───── SUPPLIED DATA ─────

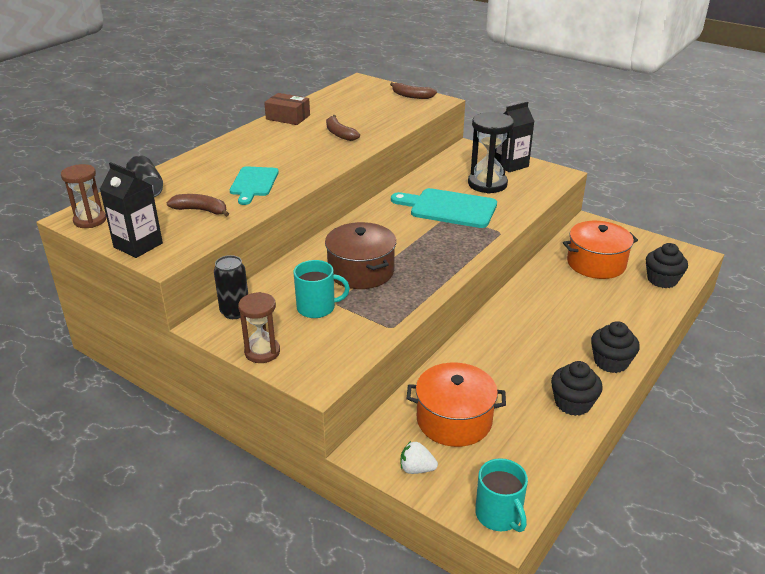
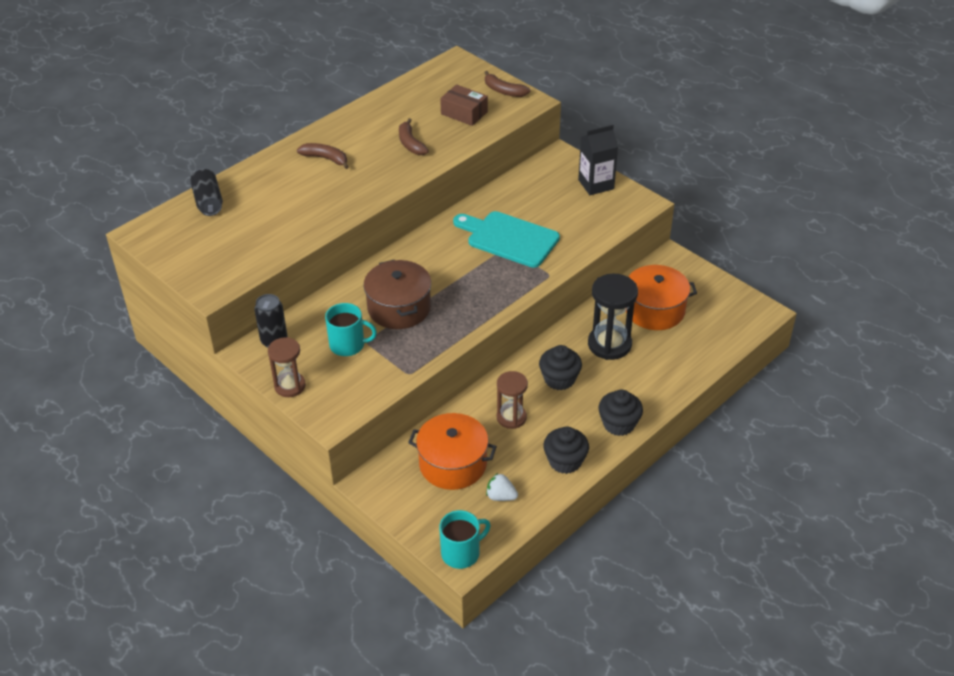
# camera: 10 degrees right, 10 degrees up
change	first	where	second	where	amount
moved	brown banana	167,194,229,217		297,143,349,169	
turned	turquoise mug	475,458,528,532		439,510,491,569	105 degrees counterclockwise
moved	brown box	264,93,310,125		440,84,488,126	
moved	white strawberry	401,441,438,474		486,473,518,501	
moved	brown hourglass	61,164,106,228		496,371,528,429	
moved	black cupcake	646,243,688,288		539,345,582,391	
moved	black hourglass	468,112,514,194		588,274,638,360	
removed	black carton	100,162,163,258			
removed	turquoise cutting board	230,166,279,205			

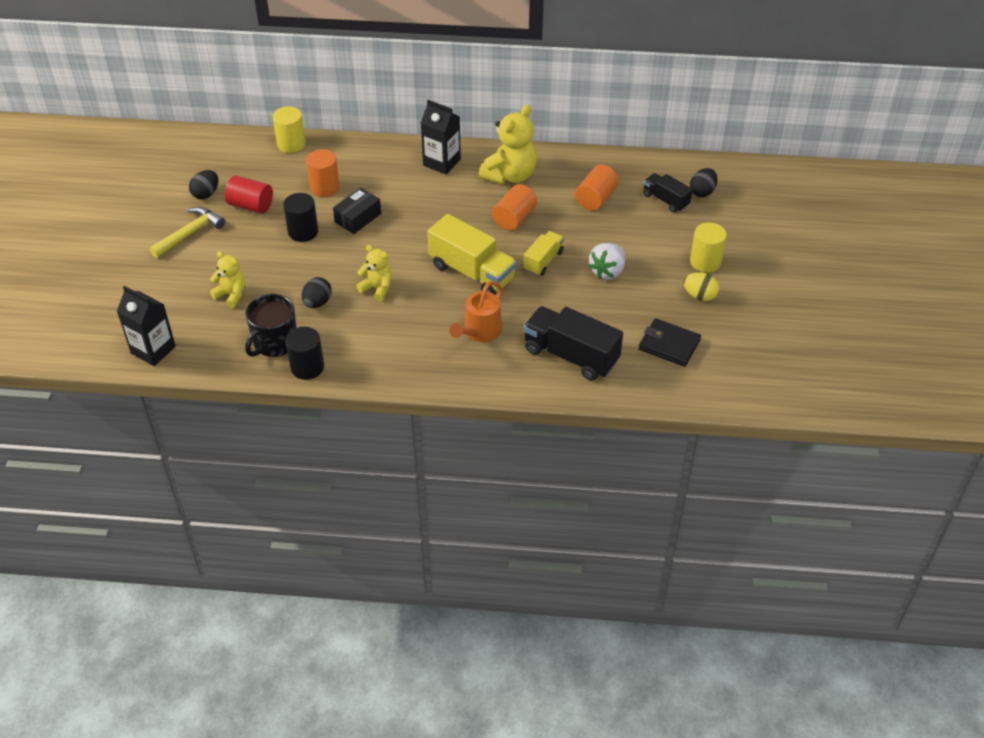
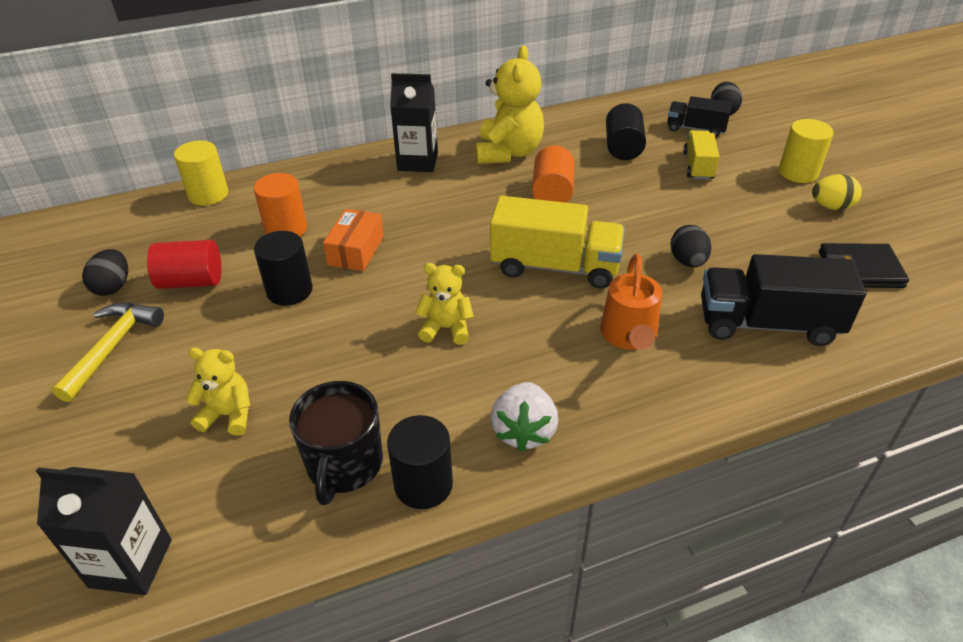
# camera: 25 degrees left, 5 degrees down
change	first	where	second	where	amount
recoloured	black box	333,188,381,234	orange box	323,209,384,271	
moved	white strawberry	588,243,625,279		490,382,558,452	
recoloured	orange cylinder	575,165,619,210	black cylinder	606,103,646,160	
moved	black egg	302,277,332,308		671,225,711,267	
moved	yellow truck	523,231,564,276		683,130,719,180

─────

PROBLEM TO SOLVE — Lines containing the string "hourglass" are the ones to copy from the entries above.

ANSWER BOX —
moved	brown hourglass	61,164,106,228		496,371,528,429	
moved	black hourglass	468,112,514,194		588,274,638,360	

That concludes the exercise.